**DATA SUPPLIED**
== Segment start ==

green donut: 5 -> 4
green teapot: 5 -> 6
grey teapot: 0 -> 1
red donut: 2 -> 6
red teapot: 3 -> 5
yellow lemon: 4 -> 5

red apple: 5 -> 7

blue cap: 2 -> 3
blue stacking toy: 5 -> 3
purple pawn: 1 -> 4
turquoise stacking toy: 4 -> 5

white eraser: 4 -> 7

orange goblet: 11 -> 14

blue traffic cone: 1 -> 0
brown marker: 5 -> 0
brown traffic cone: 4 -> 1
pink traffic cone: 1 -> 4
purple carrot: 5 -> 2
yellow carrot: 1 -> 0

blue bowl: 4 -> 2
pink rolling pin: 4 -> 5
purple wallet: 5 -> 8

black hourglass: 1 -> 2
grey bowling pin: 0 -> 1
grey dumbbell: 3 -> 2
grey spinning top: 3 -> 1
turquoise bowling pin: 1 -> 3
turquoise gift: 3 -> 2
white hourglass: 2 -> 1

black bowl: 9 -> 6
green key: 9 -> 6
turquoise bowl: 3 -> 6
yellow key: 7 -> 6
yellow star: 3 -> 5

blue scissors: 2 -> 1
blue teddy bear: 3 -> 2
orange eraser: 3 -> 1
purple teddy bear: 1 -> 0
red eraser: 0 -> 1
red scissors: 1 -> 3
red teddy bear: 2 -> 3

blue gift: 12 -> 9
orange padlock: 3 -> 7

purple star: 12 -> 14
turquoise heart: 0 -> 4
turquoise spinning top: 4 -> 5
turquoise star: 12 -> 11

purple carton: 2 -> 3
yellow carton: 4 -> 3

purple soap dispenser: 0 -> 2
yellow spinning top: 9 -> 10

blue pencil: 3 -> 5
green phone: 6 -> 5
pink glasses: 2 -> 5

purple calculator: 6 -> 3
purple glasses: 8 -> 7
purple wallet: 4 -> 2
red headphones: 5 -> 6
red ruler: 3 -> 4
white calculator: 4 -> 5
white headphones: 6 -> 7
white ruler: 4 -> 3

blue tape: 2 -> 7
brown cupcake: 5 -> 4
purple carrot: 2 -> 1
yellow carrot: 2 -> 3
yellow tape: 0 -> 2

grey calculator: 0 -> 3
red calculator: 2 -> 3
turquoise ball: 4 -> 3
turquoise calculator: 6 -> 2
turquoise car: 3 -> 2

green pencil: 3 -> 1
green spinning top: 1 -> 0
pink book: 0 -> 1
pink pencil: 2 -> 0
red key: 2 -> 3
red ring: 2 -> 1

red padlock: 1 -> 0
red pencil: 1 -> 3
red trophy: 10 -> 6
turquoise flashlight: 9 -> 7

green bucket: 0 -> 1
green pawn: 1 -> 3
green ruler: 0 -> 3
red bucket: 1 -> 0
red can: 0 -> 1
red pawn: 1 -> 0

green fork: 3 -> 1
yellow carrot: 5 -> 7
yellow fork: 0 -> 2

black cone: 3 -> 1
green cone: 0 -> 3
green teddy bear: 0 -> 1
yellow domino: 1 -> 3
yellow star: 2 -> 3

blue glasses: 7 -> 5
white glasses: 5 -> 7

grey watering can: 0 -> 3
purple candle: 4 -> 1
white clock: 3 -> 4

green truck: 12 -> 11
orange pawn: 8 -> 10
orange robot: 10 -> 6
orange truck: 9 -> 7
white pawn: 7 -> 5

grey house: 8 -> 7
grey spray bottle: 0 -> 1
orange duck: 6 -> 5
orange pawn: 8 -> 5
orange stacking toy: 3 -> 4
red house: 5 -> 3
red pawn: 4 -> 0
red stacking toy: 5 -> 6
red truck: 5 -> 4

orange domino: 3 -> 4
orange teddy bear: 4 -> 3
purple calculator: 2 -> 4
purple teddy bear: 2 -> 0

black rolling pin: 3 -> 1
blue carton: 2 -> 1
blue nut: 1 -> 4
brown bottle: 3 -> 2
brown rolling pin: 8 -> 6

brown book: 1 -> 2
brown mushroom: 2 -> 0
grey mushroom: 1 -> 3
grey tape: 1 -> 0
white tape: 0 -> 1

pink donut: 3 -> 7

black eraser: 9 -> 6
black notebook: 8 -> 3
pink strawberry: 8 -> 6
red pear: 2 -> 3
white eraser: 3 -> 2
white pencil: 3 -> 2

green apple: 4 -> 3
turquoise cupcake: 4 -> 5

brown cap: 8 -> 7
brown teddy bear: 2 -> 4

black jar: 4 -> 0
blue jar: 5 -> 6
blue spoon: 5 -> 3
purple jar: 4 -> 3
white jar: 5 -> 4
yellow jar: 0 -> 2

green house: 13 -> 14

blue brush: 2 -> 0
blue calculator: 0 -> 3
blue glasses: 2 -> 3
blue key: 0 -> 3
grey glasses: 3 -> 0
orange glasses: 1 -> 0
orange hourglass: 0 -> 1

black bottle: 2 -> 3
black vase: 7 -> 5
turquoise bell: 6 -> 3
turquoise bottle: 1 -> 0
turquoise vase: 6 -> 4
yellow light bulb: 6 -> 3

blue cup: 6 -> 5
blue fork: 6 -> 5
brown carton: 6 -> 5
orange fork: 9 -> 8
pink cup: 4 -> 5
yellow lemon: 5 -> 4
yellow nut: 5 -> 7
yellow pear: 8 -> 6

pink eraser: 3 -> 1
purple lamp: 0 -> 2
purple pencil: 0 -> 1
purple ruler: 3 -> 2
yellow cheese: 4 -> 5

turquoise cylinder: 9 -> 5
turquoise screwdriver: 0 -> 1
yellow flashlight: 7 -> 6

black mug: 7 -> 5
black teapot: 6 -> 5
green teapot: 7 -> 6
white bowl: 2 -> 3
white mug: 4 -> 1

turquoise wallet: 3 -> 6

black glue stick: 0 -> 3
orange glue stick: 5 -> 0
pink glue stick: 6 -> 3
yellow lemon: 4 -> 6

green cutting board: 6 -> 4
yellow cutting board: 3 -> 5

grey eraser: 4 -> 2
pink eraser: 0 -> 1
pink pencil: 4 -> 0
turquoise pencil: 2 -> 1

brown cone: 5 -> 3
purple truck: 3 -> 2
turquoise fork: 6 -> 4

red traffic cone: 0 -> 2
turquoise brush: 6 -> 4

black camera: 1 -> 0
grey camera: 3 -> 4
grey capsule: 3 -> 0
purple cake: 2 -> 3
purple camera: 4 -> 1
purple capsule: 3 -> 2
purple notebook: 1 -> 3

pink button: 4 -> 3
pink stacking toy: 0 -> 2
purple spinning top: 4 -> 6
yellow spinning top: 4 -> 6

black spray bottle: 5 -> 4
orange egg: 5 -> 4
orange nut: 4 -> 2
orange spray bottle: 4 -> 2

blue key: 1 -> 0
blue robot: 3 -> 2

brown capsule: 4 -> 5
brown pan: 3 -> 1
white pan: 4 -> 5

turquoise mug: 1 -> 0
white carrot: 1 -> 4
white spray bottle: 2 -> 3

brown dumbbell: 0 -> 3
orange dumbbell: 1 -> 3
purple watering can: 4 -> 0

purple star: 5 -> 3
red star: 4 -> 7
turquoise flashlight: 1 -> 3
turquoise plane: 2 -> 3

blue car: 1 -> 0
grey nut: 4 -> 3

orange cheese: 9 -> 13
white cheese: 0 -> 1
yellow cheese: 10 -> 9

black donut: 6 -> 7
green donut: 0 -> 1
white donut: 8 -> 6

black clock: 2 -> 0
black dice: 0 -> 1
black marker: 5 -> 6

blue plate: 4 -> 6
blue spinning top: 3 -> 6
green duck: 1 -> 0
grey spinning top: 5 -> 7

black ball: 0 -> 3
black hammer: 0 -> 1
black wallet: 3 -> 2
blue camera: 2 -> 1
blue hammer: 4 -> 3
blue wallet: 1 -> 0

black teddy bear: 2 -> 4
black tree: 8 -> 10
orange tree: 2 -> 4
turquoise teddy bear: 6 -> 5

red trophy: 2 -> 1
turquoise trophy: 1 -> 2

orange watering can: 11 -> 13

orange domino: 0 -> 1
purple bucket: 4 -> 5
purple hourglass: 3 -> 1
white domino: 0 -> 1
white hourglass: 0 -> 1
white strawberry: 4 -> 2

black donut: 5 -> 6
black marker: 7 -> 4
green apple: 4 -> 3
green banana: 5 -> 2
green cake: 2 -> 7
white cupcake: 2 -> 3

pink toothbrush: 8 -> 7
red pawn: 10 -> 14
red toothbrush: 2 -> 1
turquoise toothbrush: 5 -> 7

== Segment end ==

**TASK ITEM**
Among the entries above, copy exactly only the lines starting with the one containing "yellow lemon: 5 -> 4" and going through the one containing "orange cheese: 9 -> 13", both ends included.

**EXERCISE ANSWER**
yellow lemon: 5 -> 4
yellow nut: 5 -> 7
yellow pear: 8 -> 6

pink eraser: 3 -> 1
purple lamp: 0 -> 2
purple pencil: 0 -> 1
purple ruler: 3 -> 2
yellow cheese: 4 -> 5

turquoise cylinder: 9 -> 5
turquoise screwdriver: 0 -> 1
yellow flashlight: 7 -> 6

black mug: 7 -> 5
black teapot: 6 -> 5
green teapot: 7 -> 6
white bowl: 2 -> 3
white mug: 4 -> 1

turquoise wallet: 3 -> 6

black glue stick: 0 -> 3
orange glue stick: 5 -> 0
pink glue stick: 6 -> 3
yellow lemon: 4 -> 6

green cutting board: 6 -> 4
yellow cutting board: 3 -> 5

grey eraser: 4 -> 2
pink eraser: 0 -> 1
pink pencil: 4 -> 0
turquoise pencil: 2 -> 1

brown cone: 5 -> 3
purple truck: 3 -> 2
turquoise fork: 6 -> 4

red traffic cone: 0 -> 2
turquoise brush: 6 -> 4

black camera: 1 -> 0
grey camera: 3 -> 4
grey capsule: 3 -> 0
purple cake: 2 -> 3
purple camera: 4 -> 1
purple capsule: 3 -> 2
purple notebook: 1 -> 3

pink button: 4 -> 3
pink stacking toy: 0 -> 2
purple spinning top: 4 -> 6
yellow spinning top: 4 -> 6

black spray bottle: 5 -> 4
orange egg: 5 -> 4
orange nut: 4 -> 2
orange spray bottle: 4 -> 2

blue key: 1 -> 0
blue robot: 3 -> 2

brown capsule: 4 -> 5
brown pan: 3 -> 1
white pan: 4 -> 5

turquoise mug: 1 -> 0
white carrot: 1 -> 4
white spray bottle: 2 -> 3

brown dumbbell: 0 -> 3
orange dumbbell: 1 -> 3
purple watering can: 4 -> 0

purple star: 5 -> 3
red star: 4 -> 7
turquoise flashlight: 1 -> 3
turquoise plane: 2 -> 3

blue car: 1 -> 0
grey nut: 4 -> 3

orange cheese: 9 -> 13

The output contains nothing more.